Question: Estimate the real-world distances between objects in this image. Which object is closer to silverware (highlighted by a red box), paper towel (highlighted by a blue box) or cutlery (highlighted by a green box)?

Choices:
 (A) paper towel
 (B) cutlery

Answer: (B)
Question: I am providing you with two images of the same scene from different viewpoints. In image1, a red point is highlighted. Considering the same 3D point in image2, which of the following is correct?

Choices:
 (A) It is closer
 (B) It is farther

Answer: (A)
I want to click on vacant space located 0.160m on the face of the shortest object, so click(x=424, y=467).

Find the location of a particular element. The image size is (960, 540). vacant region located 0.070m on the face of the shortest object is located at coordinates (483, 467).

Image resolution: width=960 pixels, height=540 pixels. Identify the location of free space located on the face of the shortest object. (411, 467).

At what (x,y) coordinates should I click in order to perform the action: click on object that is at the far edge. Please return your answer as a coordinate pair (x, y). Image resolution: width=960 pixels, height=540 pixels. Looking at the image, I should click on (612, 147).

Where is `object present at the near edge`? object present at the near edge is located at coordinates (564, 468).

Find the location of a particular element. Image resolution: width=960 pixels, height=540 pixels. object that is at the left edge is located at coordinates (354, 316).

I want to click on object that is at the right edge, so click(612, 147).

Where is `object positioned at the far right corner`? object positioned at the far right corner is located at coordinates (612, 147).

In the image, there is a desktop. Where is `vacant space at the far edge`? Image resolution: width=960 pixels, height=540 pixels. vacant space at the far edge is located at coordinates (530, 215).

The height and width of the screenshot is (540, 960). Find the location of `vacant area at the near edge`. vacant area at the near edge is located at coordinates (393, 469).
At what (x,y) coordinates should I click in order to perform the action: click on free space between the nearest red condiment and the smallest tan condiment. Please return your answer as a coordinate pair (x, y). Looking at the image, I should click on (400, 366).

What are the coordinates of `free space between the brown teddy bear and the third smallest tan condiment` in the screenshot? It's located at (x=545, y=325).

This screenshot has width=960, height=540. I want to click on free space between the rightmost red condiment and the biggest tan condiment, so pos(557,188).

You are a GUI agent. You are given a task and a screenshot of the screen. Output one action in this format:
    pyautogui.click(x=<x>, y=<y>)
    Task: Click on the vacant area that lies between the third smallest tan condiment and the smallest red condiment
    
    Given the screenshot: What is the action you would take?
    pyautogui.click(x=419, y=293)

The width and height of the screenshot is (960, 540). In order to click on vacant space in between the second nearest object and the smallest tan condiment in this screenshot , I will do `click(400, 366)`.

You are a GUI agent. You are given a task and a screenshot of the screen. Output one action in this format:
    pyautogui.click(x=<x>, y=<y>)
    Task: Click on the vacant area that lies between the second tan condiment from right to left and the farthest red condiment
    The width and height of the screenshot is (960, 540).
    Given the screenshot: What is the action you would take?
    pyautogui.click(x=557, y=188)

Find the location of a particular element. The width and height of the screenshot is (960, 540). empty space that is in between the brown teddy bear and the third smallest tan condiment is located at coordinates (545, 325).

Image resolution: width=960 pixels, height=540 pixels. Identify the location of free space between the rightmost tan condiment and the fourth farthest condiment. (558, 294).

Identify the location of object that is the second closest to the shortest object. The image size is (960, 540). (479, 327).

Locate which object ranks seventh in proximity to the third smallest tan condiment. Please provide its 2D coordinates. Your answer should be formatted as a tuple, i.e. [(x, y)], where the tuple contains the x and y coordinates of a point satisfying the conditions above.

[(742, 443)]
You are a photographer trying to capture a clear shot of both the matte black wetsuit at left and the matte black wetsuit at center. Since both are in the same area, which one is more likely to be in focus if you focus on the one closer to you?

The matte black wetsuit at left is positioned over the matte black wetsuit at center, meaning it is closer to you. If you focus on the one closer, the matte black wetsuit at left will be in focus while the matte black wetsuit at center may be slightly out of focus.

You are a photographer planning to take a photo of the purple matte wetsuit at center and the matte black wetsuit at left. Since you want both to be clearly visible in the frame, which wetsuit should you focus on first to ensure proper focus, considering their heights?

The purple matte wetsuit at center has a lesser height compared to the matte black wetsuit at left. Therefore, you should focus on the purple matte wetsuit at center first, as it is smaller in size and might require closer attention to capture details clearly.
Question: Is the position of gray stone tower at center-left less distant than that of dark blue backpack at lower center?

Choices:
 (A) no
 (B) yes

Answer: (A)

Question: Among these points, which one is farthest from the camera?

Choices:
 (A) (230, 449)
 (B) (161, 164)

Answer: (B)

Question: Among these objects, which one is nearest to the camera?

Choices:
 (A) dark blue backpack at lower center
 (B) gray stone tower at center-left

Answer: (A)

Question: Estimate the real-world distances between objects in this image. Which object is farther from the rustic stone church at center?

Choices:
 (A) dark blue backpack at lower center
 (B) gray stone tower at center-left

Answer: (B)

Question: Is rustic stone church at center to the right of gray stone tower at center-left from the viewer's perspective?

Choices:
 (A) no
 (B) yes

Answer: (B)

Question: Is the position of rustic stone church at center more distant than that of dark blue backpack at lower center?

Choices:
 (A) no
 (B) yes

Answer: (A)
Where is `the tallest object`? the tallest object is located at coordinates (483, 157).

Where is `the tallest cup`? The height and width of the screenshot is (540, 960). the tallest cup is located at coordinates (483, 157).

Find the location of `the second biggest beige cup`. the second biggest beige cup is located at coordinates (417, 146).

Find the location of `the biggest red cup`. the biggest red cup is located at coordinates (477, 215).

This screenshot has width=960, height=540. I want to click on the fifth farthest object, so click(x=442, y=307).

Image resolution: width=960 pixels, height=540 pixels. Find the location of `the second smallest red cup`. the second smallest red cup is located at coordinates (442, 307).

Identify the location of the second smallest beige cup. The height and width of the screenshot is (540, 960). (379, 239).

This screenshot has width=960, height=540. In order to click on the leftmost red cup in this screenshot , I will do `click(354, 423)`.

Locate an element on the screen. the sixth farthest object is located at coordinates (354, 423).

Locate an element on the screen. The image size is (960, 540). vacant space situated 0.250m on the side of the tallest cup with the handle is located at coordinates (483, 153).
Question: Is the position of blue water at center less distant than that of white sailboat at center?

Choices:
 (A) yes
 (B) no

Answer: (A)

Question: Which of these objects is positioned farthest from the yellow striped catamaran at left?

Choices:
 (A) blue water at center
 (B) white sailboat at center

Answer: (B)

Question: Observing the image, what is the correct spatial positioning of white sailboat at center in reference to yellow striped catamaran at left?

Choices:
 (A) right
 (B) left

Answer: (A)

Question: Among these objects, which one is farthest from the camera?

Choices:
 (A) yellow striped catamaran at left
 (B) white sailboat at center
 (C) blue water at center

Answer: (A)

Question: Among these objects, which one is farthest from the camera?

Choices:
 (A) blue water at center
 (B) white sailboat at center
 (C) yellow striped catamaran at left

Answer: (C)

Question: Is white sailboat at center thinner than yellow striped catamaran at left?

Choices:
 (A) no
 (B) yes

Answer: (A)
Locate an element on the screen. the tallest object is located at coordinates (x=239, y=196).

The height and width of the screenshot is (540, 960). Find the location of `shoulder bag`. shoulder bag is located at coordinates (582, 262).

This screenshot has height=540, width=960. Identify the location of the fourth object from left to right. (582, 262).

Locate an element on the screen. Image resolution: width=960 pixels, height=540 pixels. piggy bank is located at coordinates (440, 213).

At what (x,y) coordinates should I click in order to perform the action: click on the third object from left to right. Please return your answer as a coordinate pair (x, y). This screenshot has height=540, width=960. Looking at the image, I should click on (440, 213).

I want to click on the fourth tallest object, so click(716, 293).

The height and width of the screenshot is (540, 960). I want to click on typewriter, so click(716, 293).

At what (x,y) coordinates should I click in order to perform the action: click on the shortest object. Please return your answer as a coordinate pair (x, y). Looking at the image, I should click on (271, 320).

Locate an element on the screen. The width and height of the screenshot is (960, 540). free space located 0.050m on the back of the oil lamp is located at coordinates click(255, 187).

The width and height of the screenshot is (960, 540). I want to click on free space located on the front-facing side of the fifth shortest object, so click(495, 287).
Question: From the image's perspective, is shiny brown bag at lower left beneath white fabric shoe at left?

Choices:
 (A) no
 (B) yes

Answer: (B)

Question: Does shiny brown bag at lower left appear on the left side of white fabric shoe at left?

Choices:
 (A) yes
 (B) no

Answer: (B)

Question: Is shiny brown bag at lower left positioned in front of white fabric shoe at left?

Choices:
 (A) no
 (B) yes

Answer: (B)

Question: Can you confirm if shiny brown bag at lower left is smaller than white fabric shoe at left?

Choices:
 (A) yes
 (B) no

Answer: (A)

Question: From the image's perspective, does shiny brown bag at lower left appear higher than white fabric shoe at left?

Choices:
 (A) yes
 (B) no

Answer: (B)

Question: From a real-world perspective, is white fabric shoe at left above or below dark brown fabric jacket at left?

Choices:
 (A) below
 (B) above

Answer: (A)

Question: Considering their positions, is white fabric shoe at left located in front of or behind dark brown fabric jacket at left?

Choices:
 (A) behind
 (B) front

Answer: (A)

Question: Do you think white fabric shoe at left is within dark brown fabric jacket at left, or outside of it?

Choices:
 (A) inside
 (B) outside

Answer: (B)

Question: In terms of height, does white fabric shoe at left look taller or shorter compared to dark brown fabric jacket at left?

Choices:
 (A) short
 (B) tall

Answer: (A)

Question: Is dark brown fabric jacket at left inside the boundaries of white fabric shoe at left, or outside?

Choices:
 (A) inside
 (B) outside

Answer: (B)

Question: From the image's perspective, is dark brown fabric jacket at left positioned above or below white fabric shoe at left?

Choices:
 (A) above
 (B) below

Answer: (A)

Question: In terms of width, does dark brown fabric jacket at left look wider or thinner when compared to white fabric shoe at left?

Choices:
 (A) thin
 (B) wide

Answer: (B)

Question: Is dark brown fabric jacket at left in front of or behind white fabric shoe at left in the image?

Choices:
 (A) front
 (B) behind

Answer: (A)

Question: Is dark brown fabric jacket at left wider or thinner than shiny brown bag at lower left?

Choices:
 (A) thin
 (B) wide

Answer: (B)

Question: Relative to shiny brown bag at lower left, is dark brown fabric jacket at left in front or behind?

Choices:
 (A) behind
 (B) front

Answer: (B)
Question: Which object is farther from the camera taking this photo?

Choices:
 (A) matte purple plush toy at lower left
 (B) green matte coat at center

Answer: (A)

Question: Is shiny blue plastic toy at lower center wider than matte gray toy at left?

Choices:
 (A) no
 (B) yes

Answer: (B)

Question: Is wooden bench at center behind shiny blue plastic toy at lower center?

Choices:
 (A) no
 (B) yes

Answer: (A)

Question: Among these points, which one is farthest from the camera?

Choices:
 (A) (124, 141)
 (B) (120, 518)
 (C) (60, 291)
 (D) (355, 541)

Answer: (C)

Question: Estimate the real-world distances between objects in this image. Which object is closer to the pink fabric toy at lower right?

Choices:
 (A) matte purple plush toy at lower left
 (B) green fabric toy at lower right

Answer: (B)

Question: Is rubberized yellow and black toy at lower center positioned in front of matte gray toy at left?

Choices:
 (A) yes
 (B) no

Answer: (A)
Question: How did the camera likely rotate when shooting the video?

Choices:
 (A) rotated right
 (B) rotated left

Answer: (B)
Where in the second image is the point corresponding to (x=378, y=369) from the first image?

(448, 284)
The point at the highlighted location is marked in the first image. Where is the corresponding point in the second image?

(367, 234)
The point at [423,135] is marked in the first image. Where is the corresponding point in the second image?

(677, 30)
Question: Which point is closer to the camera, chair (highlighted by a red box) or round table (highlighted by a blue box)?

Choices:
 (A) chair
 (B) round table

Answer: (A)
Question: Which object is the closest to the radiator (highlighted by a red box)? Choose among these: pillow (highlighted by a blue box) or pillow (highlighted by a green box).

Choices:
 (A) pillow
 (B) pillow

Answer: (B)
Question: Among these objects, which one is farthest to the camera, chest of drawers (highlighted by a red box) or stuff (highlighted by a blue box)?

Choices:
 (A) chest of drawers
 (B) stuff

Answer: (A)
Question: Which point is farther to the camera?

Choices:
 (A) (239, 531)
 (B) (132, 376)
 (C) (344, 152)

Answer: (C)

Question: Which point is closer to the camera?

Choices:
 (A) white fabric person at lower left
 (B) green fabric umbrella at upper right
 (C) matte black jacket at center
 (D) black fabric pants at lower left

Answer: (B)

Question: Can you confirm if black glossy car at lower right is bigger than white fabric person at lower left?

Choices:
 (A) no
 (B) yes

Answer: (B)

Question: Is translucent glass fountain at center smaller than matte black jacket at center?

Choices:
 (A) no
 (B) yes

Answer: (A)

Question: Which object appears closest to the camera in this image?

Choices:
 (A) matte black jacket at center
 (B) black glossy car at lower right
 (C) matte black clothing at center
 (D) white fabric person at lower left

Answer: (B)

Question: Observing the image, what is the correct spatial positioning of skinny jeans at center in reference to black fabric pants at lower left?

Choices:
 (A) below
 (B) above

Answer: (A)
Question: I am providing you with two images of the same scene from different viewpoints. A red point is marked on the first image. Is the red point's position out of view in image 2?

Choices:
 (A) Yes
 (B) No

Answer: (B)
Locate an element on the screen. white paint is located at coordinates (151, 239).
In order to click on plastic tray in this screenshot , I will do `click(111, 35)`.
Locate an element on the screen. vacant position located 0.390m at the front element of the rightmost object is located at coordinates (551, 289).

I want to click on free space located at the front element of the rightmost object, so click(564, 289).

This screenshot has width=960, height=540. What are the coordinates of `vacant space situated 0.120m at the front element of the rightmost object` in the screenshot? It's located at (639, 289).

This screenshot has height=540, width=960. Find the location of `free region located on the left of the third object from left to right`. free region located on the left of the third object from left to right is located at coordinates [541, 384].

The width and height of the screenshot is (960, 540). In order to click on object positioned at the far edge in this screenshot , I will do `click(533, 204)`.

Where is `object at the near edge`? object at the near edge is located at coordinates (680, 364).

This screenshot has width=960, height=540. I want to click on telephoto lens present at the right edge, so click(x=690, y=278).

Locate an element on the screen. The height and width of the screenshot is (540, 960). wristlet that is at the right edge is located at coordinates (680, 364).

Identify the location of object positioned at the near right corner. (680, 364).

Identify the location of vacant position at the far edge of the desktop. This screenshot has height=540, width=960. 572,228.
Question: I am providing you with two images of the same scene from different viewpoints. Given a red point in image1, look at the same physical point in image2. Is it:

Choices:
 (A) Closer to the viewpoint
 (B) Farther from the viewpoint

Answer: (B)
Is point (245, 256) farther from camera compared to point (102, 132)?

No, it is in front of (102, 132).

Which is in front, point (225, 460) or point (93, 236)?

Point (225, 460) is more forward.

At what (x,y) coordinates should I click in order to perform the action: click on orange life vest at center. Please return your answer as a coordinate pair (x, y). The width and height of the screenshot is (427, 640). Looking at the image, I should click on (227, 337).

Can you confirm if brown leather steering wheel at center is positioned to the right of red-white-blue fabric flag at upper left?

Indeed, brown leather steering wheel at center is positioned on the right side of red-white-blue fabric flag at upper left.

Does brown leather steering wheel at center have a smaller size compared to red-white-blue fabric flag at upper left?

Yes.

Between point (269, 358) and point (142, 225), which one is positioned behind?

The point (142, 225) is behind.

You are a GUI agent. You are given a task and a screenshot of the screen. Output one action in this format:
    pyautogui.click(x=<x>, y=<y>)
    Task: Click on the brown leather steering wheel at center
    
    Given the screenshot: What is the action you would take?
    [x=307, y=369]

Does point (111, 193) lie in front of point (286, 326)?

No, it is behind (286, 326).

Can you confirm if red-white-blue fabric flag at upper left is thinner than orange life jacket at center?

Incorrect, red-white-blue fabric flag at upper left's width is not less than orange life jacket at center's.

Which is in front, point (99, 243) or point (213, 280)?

→ **Work request**:
Copy the records word for word, from the start through the line that contains "In the image, there".

→ **Answer to the problem**:
Question: Estimate the real-world distances between objects in this image. Which object is closer to silverware (highlighted by a red box), paper towel (highlighted by a blue box) or cutlery (highlighted by a green box)?

Choices:
 (A) paper towel
 (B) cutlery

Answer: (B)
Question: I am providing you with two images of the same scene from different viewpoints. In image1, a red point is highlighted. Considering the same 3D point in image2, which of the following is correct?

Choices:
 (A) It is closer
 (B) It is farther

Answer: (A)
I want to click on vacant space located 0.160m on the face of the shortest object, so click(x=424, y=467).

Find the location of a particular element. The image size is (960, 540). vacant region located 0.070m on the face of the shortest object is located at coordinates (483, 467).

Image resolution: width=960 pixels, height=540 pixels. Identify the location of free space located on the face of the shortest object. (411, 467).

At what (x,y) coordinates should I click in order to perform the action: click on object that is at the far edge. Please return your answer as a coordinate pair (x, y). Image resolution: width=960 pixels, height=540 pixels. Looking at the image, I should click on (612, 147).

Where is `object present at the near edge`? object present at the near edge is located at coordinates (564, 468).

Find the location of a particular element. Image resolution: width=960 pixels, height=540 pixels. object that is at the left edge is located at coordinates (354, 316).

I want to click on object that is at the right edge, so click(612, 147).

Where is `object positioned at the far right corner`? object positioned at the far right corner is located at coordinates (612, 147).

In the image, there is a desktop. Where is `vacant space at the far edge`? Image resolution: width=960 pixels, height=540 pixels. vacant space at the far edge is located at coordinates (530, 215).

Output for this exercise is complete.